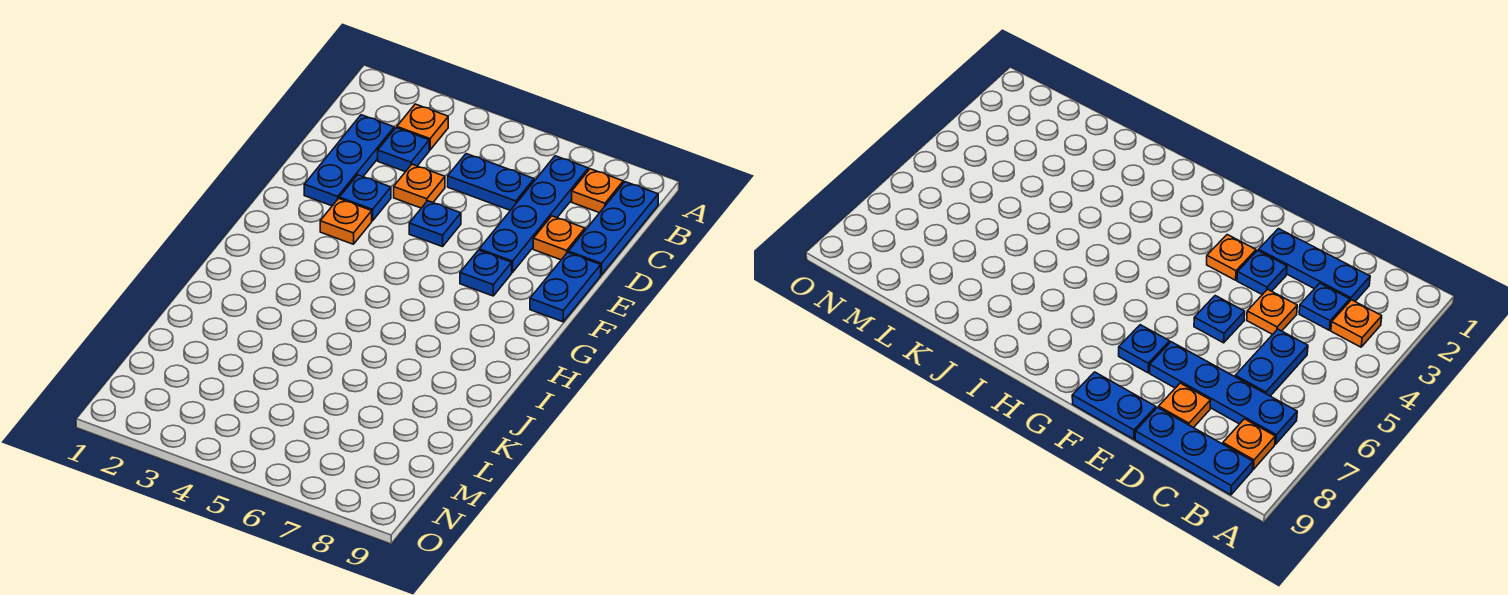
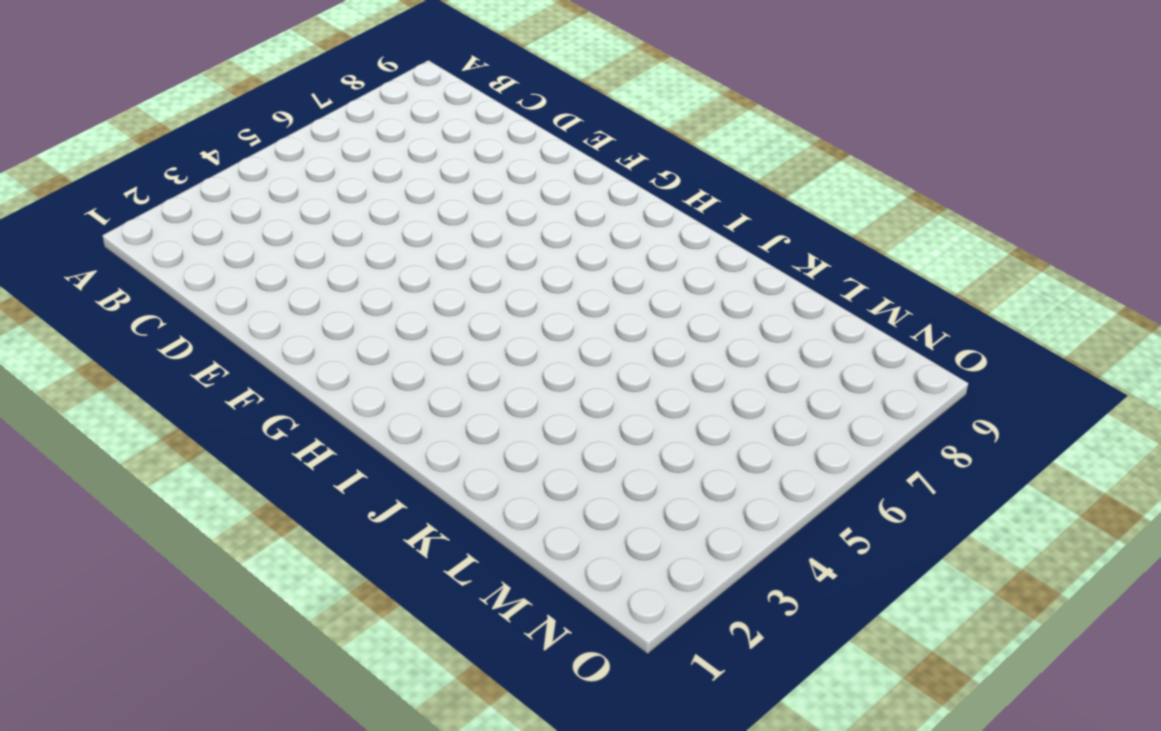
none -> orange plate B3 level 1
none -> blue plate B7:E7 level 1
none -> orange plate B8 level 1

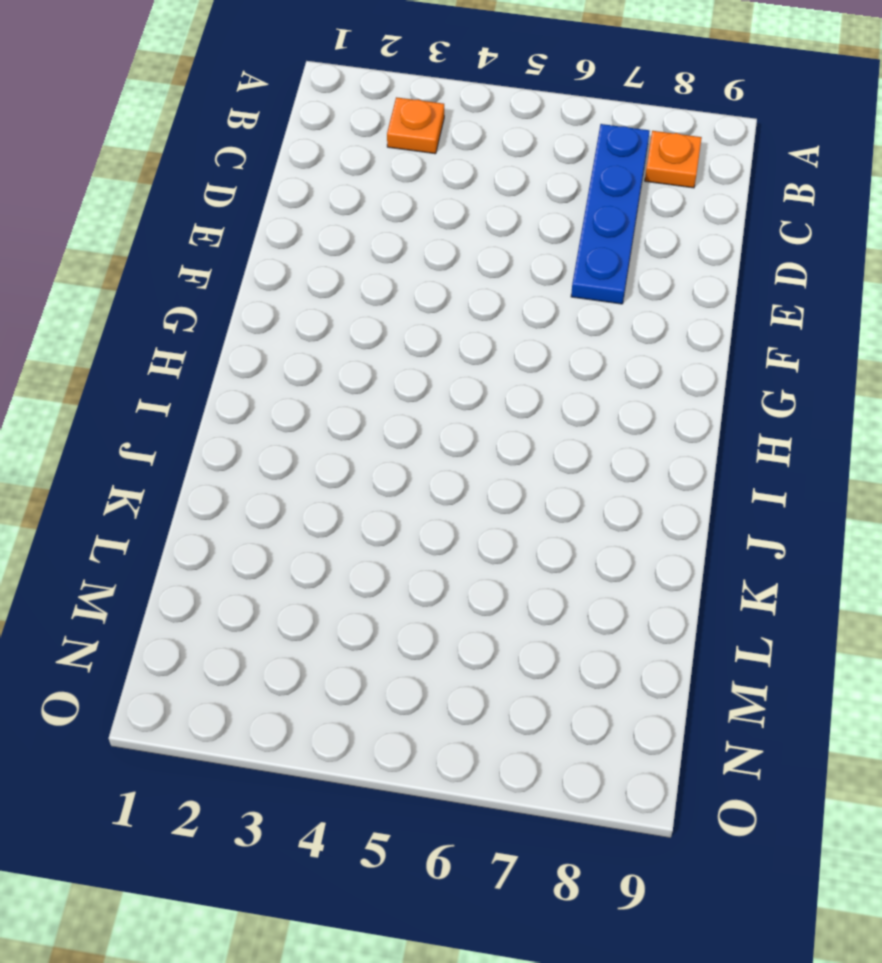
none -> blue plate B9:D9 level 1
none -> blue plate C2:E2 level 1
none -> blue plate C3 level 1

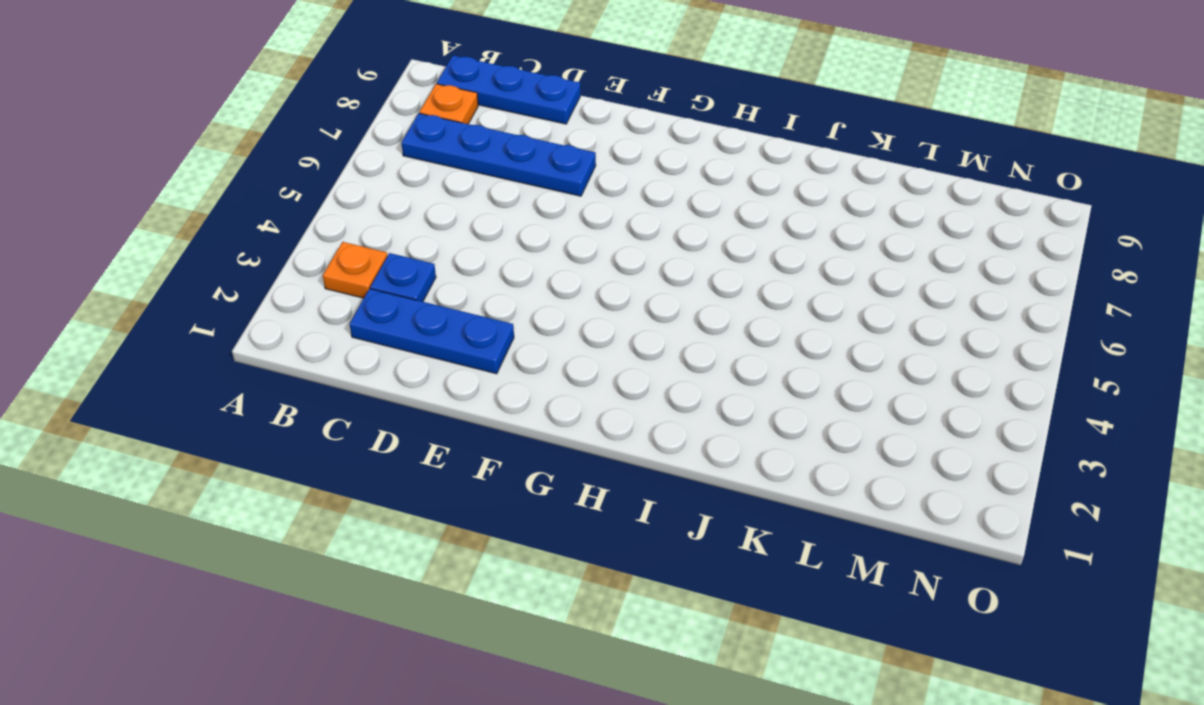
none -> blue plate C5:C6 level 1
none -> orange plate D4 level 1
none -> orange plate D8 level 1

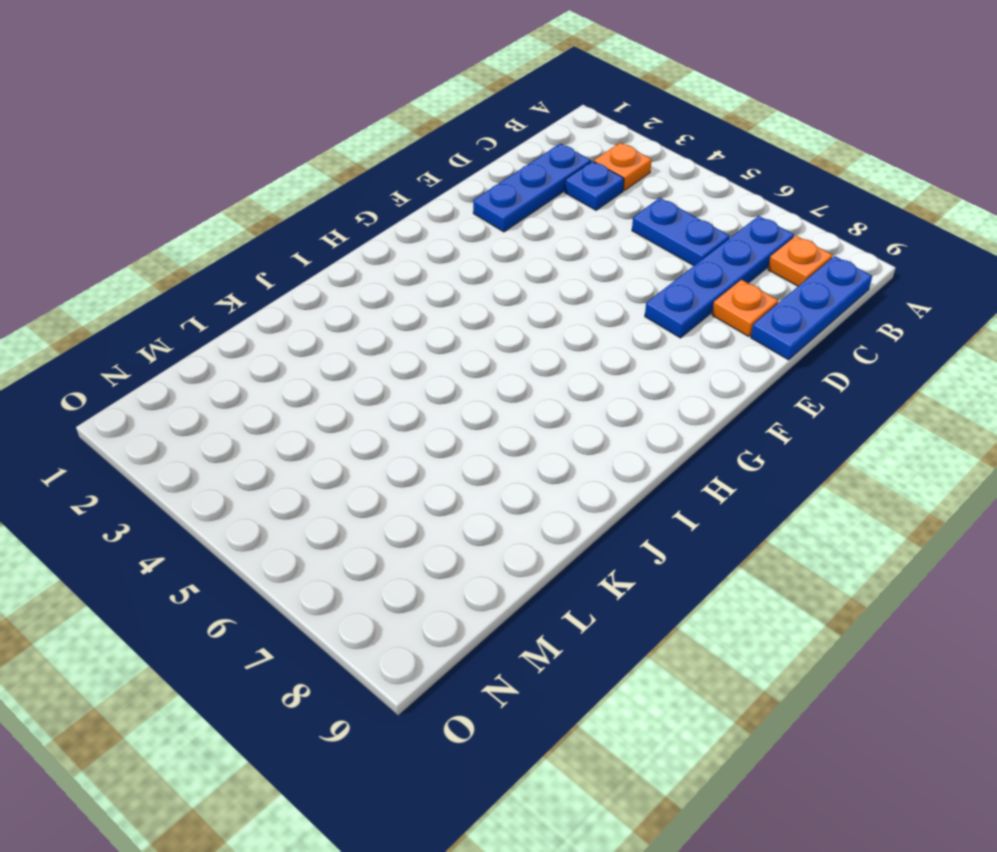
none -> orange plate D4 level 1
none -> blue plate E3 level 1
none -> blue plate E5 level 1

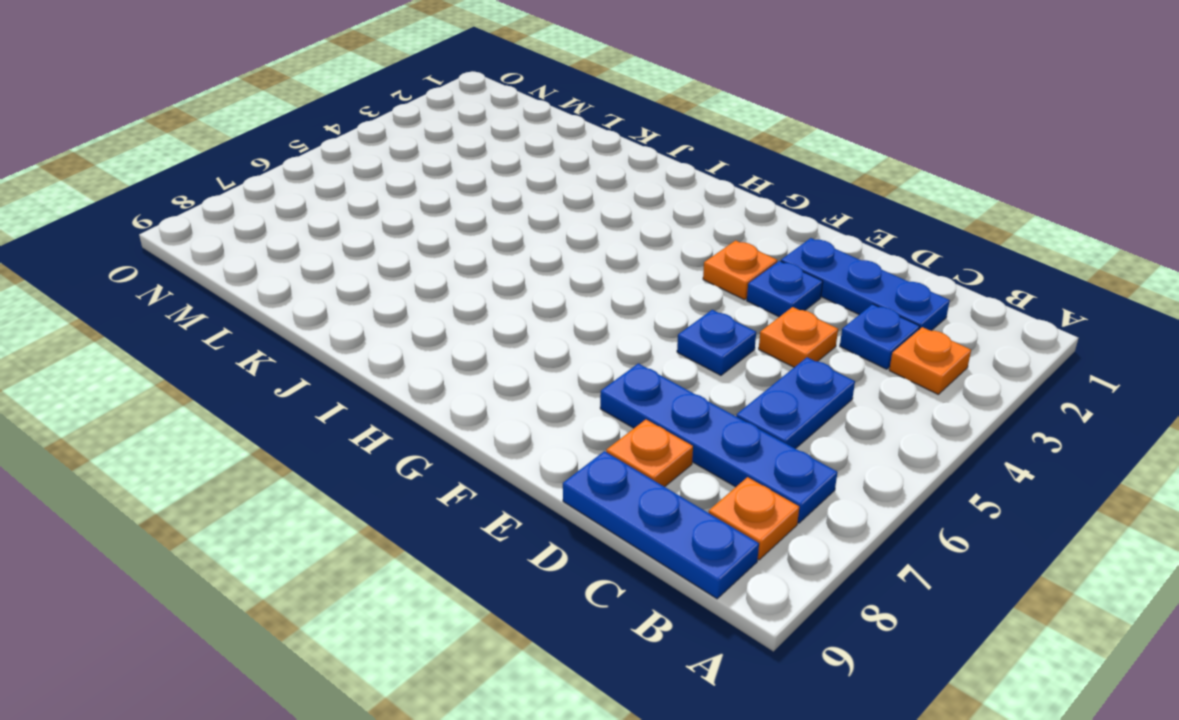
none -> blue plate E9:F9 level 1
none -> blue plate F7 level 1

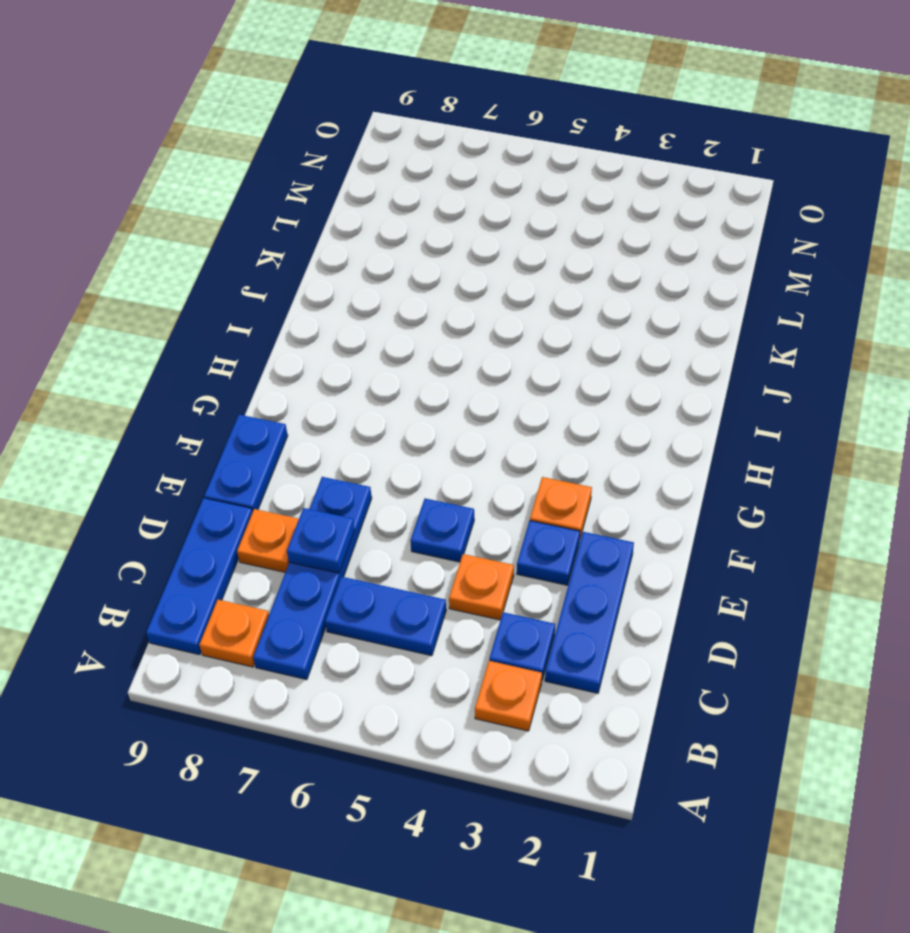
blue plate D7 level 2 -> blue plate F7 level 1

▶ _Task requirements_
What is wanted is a verbatim transcription of every record above, pictures excluded.

▶ _Solved exercise_
none -> orange plate B3 level 1
none -> blue plate B7:E7 level 1
none -> orange plate B8 level 1

none -> blue plate B9:D9 level 1
none -> blue plate C2:E2 level 1
none -> blue plate C3 level 1

none -> blue plate C5:C6 level 1
none -> orange plate D4 level 1
none -> orange plate D8 level 1

none -> orange plate D4 level 1
none -> blue plate E3 level 1
none -> blue plate E5 level 1

none -> blue plate E9:F9 level 1
none -> blue plate F7 level 1

blue plate D7 level 2 -> blue plate F7 level 1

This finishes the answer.